WHAT YOU NEED TO DO.
Write each line of the material exactly as given, from the top through the line that contains "(68, 287) = (187, 189): yellow pear -> none", and omit all pictures.

PROVIDED DATA section start

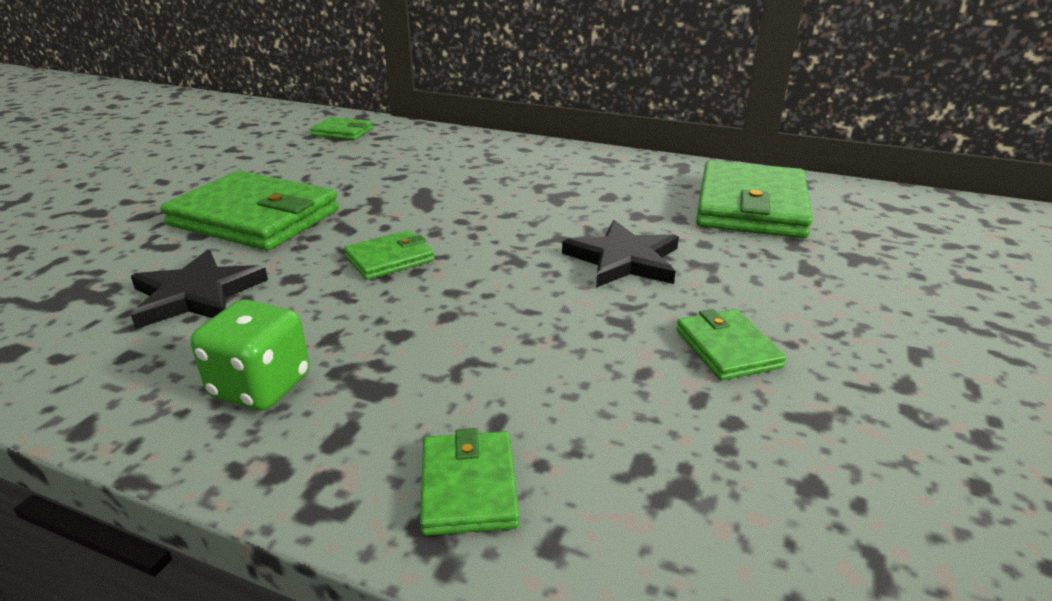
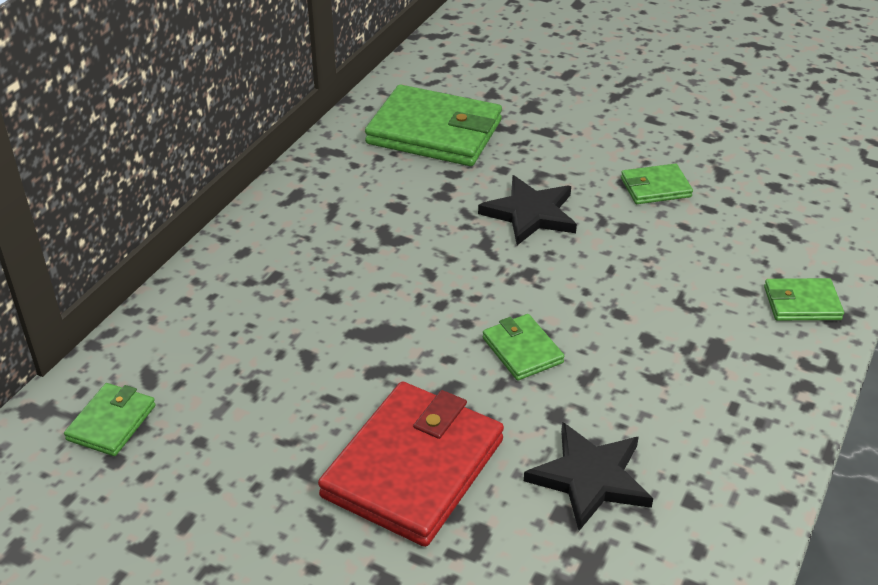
camera: 85 degrees left, 10 degrees up
(254, 218) = (413, 468): green wallet -> red wallet
(261, 386) = (723, 407): green dice -> none

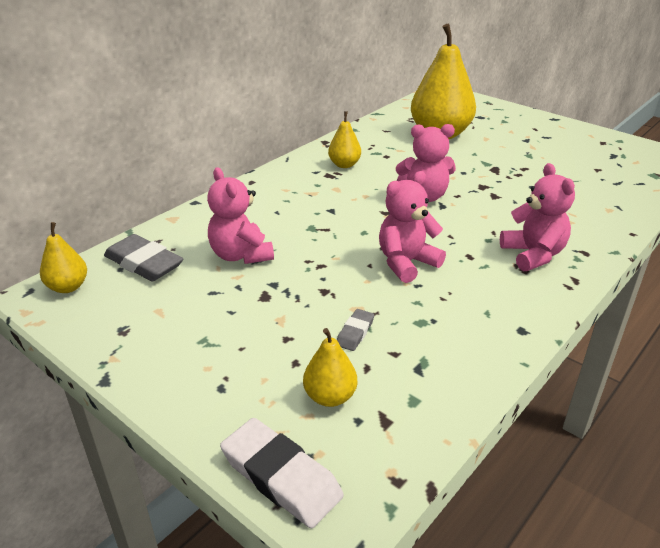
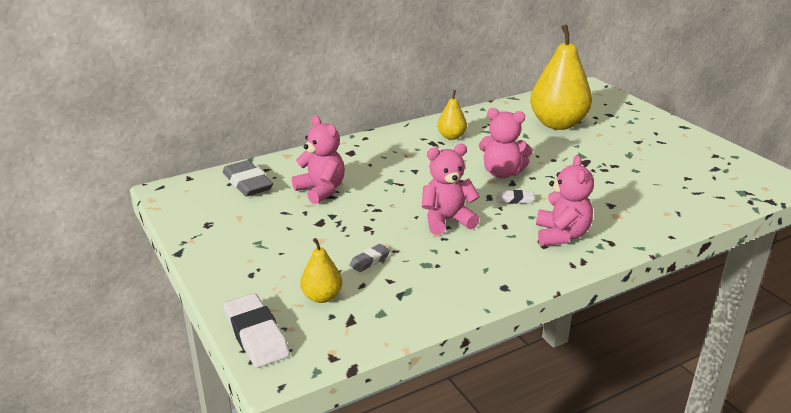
camera: 20 degrees right, 5 degrees down
(68, 287) = (187, 189): yellow pear -> none
(241, 255) = (321, 190): pink teddy bear -> pink teddy bear turned 150 degrees clockwise
(458, 223) = (514, 199): none -> white eraser

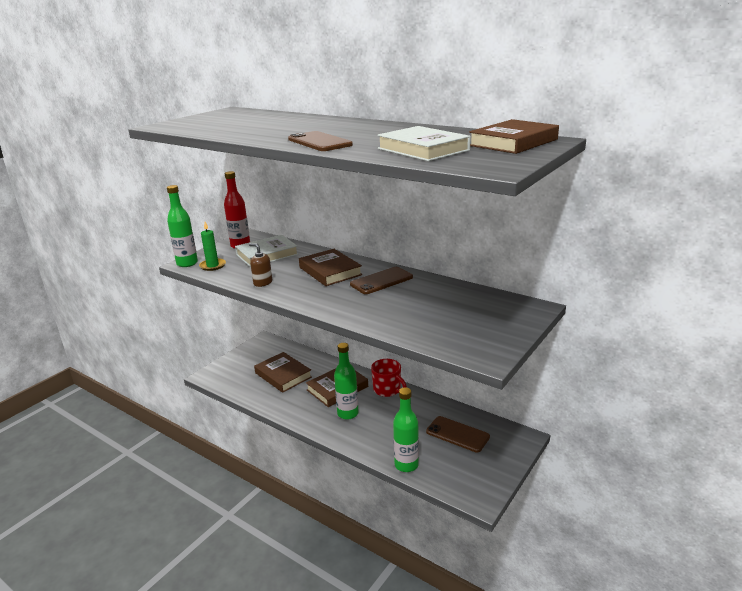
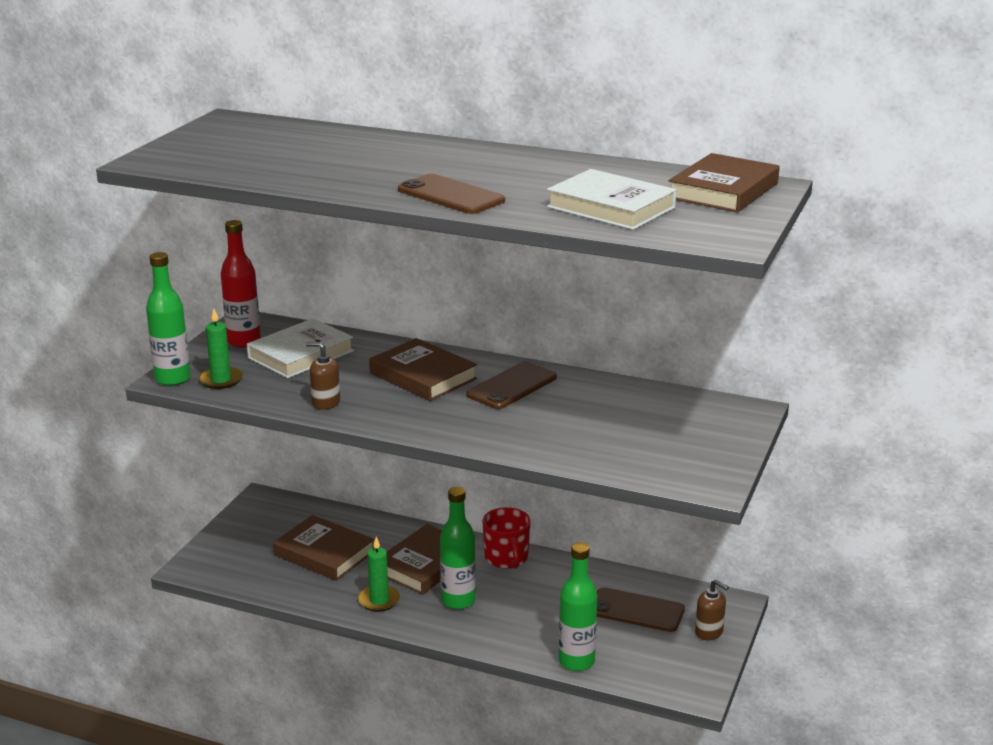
camera: 15 degrees left, 0 degrees up
(301, 408) = (379, 600): none -> green candle
(387, 390) = (506, 558): red mug -> red mug turned 45 degrees clockwise
(502, 456) = (709, 632): none -> brown soap dispenser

PROVIDED DATA section end

REPLY.
camera: 85 degrees left, 10 degrees up
(254, 218) = (413, 468): green wallet -> red wallet
(261, 386) = (723, 407): green dice -> none

camera: 20 degrees right, 5 degrees down
(68, 287) = (187, 189): yellow pear -> none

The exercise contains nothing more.